* What this task involves: Reproduce every line of the listing below word for word, keeping the same order.

------------------------------------------------------------------------

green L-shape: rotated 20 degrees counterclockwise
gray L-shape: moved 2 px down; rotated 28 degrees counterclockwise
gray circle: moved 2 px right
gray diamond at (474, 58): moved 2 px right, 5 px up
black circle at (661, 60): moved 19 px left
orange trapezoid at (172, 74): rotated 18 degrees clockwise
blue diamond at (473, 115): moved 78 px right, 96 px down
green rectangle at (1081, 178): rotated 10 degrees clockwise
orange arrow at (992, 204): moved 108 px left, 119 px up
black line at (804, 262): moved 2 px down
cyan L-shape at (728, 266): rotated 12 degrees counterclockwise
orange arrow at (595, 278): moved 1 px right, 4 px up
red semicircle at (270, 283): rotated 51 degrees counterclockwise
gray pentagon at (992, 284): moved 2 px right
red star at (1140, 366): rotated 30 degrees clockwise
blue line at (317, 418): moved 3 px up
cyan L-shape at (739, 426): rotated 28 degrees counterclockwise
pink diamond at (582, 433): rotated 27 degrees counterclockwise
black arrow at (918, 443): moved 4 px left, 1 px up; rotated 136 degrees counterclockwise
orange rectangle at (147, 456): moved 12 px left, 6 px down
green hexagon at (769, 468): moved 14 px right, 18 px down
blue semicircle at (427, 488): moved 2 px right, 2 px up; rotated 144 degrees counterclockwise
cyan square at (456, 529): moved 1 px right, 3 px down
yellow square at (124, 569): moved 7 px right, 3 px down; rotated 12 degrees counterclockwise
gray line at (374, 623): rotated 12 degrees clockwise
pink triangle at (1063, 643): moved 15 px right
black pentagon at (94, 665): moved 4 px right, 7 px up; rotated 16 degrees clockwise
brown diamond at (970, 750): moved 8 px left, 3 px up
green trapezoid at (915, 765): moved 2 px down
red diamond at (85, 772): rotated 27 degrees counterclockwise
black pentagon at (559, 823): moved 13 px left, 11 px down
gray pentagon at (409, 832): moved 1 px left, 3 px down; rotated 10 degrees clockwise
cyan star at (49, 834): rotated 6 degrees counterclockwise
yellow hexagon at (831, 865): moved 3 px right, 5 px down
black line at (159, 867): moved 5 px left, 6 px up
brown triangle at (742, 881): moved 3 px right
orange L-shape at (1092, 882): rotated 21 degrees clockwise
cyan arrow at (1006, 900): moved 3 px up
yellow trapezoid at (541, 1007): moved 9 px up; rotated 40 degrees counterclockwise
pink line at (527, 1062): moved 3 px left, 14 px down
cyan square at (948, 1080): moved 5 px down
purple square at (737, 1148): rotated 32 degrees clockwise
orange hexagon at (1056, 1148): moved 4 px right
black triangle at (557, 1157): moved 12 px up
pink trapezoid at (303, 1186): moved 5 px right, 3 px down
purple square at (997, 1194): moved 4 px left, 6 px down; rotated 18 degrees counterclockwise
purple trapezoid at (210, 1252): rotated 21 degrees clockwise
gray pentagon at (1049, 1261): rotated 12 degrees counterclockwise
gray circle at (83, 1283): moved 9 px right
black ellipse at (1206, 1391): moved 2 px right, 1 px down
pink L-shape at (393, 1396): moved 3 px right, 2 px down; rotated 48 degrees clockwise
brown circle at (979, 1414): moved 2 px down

------------------------------------------------------------------------

* Written reply:
green L-shape: rotated 20 degrees counterclockwise
gray L-shape: moved 2 px down; rotated 28 degrees counterclockwise
gray circle: moved 2 px right
gray diamond at (474, 58): moved 2 px right, 5 px up
black circle at (661, 60): moved 19 px left
orange trapezoid at (172, 74): rotated 18 degrees clockwise
blue diamond at (473, 115): moved 78 px right, 96 px down
green rectangle at (1081, 178): rotated 10 degrees clockwise
orange arrow at (992, 204): moved 108 px left, 119 px up
black line at (804, 262): moved 2 px down
cyan L-shape at (728, 266): rotated 12 degrees counterclockwise
orange arrow at (595, 278): moved 1 px right, 4 px up
red semicircle at (270, 283): rotated 51 degrees counterclockwise
gray pentagon at (992, 284): moved 2 px right
red star at (1140, 366): rotated 30 degrees clockwise
blue line at (317, 418): moved 3 px up
cyan L-shape at (739, 426): rotated 28 degrees counterclockwise
pink diamond at (582, 433): rotated 27 degrees counterclockwise
black arrow at (918, 443): moved 4 px left, 1 px up; rotated 136 degrees counterclockwise
orange rectangle at (147, 456): moved 12 px left, 6 px down
green hexagon at (769, 468): moved 14 px right, 18 px down
blue semicircle at (427, 488): moved 2 px right, 2 px up; rotated 144 degrees counterclockwise
cyan square at (456, 529): moved 1 px right, 3 px down
yellow square at (124, 569): moved 7 px right, 3 px down; rotated 12 degrees counterclockwise
gray line at (374, 623): rotated 12 degrees clockwise
pink triangle at (1063, 643): moved 15 px right
black pentagon at (94, 665): moved 4 px right, 7 px up; rotated 16 degrees clockwise
brown diamond at (970, 750): moved 8 px left, 3 px up
green trapezoid at (915, 765): moved 2 px down
red diamond at (85, 772): rotated 27 degrees counterclockwise
black pentagon at (559, 823): moved 13 px left, 11 px down
gray pentagon at (409, 832): moved 1 px left, 3 px down; rotated 10 degrees clockwise
cyan star at (49, 834): rotated 6 degrees counterclockwise
yellow hexagon at (831, 865): moved 3 px right, 5 px down
black line at (159, 867): moved 5 px left, 6 px up
brown triangle at (742, 881): moved 3 px right
orange L-shape at (1092, 882): rotated 21 degrees clockwise
cyan arrow at (1006, 900): moved 3 px up
yellow trapezoid at (541, 1007): moved 9 px up; rotated 40 degrees counterclockwise
pink line at (527, 1062): moved 3 px left, 14 px down
cyan square at (948, 1080): moved 5 px down
purple square at (737, 1148): rotated 32 degrees clockwise
orange hexagon at (1056, 1148): moved 4 px right
black triangle at (557, 1157): moved 12 px up
pink trapezoid at (303, 1186): moved 5 px right, 3 px down
purple square at (997, 1194): moved 4 px left, 6 px down; rotated 18 degrees counterclockwise
purple trapezoid at (210, 1252): rotated 21 degrees clockwise
gray pentagon at (1049, 1261): rotated 12 degrees counterclockwise
gray circle at (83, 1283): moved 9 px right
black ellipse at (1206, 1391): moved 2 px right, 1 px down
pink L-shape at (393, 1396): moved 3 px right, 2 px down; rotated 48 degrees clockwise
brown circle at (979, 1414): moved 2 px down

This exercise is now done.